The records →
· · · · ·
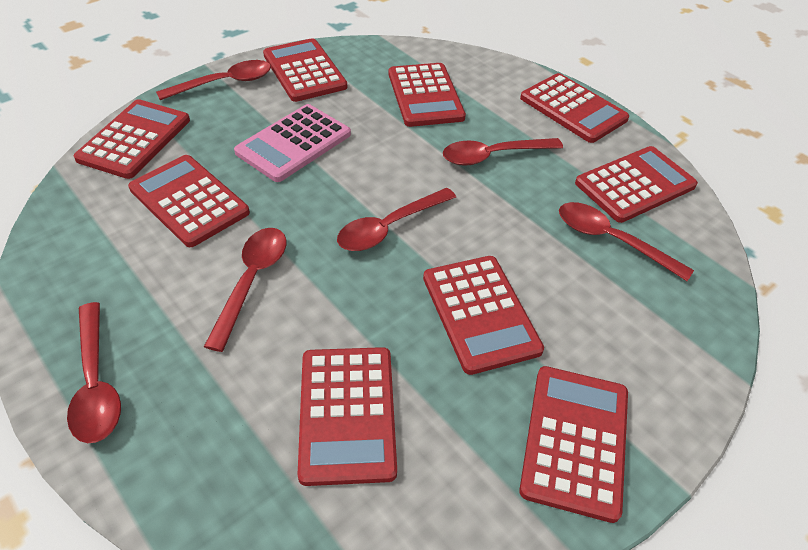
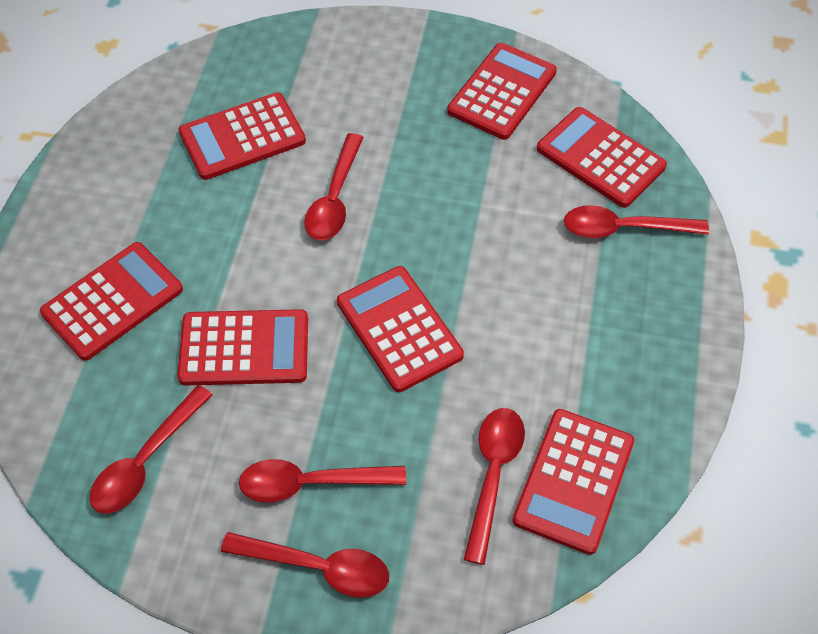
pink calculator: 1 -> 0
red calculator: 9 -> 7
· · · · ·
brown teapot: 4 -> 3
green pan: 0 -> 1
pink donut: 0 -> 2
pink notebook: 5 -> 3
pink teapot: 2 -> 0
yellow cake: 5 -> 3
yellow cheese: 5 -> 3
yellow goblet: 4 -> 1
· · · · ·
Search the records for the word "pink". Copy each line where it appears.

Solution to the exercise →
pink calculator: 1 -> 0
pink donut: 0 -> 2
pink notebook: 5 -> 3
pink teapot: 2 -> 0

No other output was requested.